Data excerpts:

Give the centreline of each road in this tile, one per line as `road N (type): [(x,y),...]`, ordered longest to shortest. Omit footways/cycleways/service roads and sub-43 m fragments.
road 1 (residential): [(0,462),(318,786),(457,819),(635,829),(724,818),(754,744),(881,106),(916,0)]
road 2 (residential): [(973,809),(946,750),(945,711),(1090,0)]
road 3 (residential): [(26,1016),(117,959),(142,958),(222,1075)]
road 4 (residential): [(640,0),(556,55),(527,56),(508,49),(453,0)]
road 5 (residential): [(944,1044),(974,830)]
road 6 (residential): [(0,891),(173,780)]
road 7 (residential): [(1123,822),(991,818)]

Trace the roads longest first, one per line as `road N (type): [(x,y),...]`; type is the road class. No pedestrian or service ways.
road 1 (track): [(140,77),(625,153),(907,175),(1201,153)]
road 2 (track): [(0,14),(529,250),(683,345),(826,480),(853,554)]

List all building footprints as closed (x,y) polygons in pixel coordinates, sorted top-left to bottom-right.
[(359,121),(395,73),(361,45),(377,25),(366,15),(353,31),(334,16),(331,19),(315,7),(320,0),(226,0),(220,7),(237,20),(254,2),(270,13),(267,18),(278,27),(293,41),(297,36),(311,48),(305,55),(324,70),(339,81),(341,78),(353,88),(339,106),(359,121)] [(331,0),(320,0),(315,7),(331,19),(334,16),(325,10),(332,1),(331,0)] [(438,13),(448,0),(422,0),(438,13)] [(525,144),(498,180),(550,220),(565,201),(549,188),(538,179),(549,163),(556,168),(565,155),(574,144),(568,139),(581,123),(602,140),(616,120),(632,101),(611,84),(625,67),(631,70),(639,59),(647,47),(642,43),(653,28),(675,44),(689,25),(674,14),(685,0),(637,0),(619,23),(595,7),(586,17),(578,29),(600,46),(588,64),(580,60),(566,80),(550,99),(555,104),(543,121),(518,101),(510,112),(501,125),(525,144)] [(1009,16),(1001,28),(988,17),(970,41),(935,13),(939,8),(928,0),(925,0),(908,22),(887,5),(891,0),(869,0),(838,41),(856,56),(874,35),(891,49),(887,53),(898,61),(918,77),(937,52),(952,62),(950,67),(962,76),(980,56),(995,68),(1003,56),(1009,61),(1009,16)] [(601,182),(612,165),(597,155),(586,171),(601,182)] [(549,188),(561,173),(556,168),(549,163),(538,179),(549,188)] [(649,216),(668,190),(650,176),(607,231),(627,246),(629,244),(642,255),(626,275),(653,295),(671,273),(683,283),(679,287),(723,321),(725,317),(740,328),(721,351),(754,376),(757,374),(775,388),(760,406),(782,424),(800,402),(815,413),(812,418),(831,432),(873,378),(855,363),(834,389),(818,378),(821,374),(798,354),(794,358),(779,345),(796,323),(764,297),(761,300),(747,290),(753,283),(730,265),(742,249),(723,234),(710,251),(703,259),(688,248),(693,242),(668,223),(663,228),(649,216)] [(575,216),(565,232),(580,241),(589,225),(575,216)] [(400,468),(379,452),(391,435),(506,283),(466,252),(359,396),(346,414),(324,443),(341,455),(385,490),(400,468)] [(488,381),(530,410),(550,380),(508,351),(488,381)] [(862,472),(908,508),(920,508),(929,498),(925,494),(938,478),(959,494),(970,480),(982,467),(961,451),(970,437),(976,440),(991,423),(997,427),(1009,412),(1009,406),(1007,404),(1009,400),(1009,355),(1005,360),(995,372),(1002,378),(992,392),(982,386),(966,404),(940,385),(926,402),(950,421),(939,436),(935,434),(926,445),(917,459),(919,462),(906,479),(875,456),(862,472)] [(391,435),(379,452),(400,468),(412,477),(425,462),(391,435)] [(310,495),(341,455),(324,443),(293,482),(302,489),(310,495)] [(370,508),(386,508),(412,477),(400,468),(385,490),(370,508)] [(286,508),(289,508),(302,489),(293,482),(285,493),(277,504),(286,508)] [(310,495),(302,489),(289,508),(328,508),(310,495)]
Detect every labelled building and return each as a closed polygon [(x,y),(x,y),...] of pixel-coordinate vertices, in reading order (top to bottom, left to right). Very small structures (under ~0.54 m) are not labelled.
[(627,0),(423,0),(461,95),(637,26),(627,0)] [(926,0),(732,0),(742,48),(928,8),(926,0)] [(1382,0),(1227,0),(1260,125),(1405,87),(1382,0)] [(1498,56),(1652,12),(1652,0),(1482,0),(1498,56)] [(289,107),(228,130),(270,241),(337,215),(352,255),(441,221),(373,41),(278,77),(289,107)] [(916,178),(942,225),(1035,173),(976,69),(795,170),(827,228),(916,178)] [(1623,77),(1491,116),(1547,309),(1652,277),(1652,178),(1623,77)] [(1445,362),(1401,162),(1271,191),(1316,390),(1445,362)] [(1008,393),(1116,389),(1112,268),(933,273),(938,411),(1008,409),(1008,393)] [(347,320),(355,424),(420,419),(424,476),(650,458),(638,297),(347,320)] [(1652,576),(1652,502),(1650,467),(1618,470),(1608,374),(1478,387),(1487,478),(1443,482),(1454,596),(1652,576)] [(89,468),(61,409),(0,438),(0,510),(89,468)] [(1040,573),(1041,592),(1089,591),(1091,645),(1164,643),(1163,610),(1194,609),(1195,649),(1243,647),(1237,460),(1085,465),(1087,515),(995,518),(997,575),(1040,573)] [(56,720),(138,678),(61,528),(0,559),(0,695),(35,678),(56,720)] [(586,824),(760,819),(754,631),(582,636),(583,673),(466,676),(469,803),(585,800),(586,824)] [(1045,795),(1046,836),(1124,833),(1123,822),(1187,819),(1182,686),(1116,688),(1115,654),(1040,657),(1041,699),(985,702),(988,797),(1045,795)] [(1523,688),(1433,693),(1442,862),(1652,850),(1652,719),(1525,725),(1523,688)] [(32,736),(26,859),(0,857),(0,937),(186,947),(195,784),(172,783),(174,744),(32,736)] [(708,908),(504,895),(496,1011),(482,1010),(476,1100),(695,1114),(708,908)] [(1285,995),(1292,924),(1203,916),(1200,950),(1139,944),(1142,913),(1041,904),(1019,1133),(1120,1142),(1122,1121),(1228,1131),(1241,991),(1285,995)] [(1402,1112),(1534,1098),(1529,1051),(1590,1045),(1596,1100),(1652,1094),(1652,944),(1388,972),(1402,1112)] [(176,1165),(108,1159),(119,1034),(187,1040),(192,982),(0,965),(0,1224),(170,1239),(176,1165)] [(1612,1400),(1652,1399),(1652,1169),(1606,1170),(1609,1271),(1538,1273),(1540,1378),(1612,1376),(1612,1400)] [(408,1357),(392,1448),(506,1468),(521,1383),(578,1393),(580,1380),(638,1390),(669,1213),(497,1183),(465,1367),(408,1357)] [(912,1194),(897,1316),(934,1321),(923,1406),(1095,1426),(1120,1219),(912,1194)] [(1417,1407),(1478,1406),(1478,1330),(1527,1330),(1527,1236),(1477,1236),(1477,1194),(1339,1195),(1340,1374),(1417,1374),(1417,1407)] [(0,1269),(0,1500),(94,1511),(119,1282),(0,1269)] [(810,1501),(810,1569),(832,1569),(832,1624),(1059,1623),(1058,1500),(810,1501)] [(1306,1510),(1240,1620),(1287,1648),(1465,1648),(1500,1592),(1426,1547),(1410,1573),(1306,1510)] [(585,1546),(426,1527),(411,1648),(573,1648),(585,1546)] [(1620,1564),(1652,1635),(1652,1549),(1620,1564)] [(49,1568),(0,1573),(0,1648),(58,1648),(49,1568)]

▶ _What the task asks_:
For each line above that contains the word "track", give the line as it is written.

▶ _Reply to the exercise_:
road 1 (track): [(140,77),(625,153),(907,175),(1201,153)]
road 2 (track): [(0,14),(529,250),(683,345),(826,480),(853,554)]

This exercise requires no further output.